*** Begin section ***

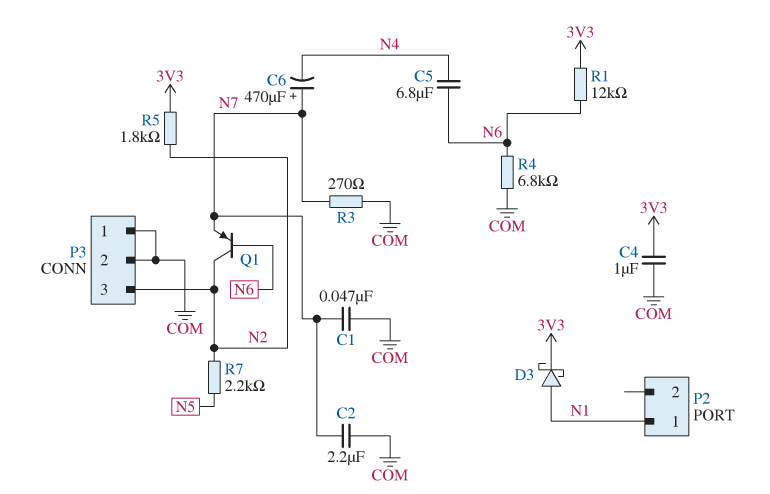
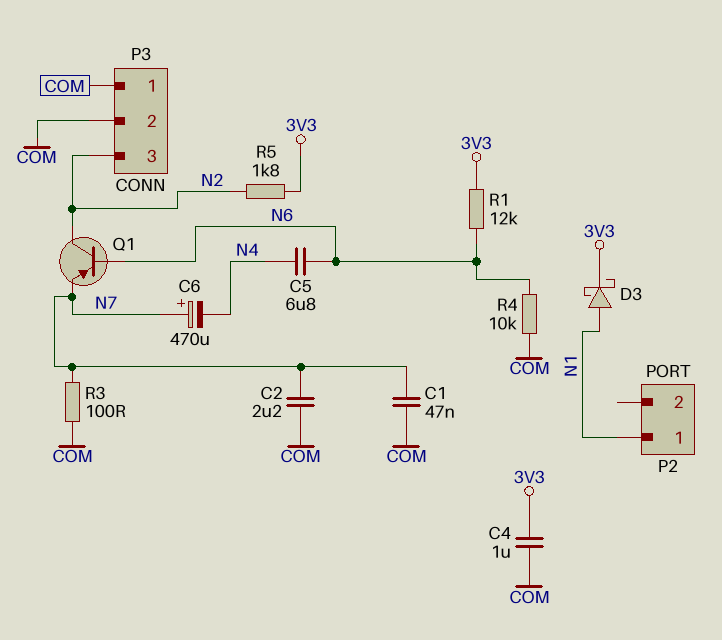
R3: 270 (COM, N7) -> 100 (COM, N7)
R4: 6.8k (COM, N6) -> 10k (COM, N6)
R7: 2.2k (N2, N5) -> none

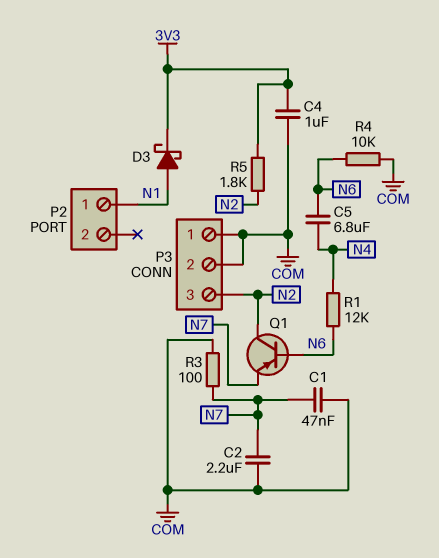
C6: 470uF (plus N7, minus N4) -> none
R1: 12k (3V3, N6) -> 12k (N4, N6)

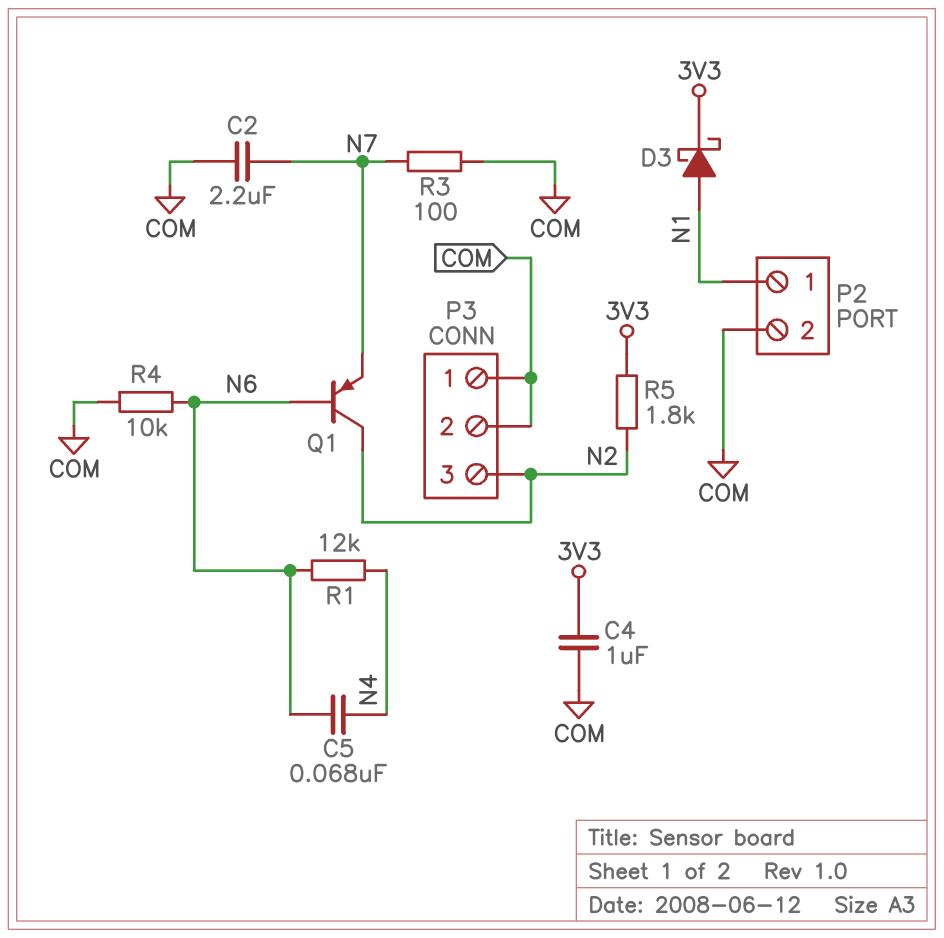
C1: 47nF (COM, N7) -> none
C5: 6.8uF (N4, N6) -> 68nF (N4, N6)
P2 pin 2: none -> COM

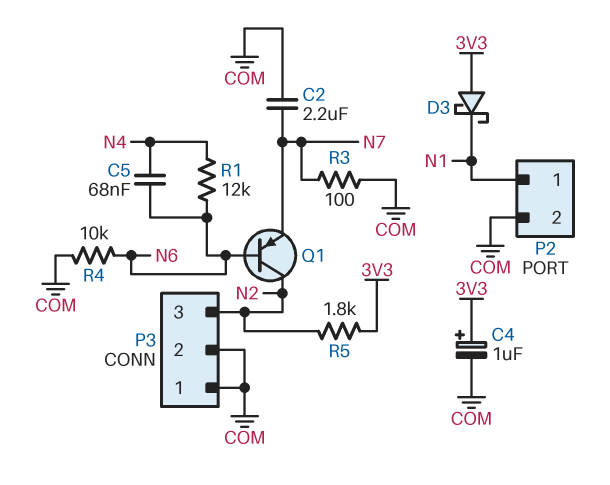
C4: 1uF (3V3, COM) -> 1uF (plus 3V3, minus COM)
D3: schottky (A N1, K 3V3) -> schottky (A 3V3, K N1)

*** End section ***

**What you are asked to do**
Your task is to repeat the records exactly. Images do not belong in the copy.

**Response to this exercise**
R3: 270 (COM, N7) -> 100 (COM, N7)
R4: 6.8k (COM, N6) -> 10k (COM, N6)
R7: 2.2k (N2, N5) -> none

C6: 470uF (plus N7, minus N4) -> none
R1: 12k (3V3, N6) -> 12k (N4, N6)

C1: 47nF (COM, N7) -> none
C5: 6.8uF (N4, N6) -> 68nF (N4, N6)
P2 pin 2: none -> COM

C4: 1uF (3V3, COM) -> 1uF (plus 3V3, minus COM)
D3: schottky (A N1, K 3V3) -> schottky (A 3V3, K N1)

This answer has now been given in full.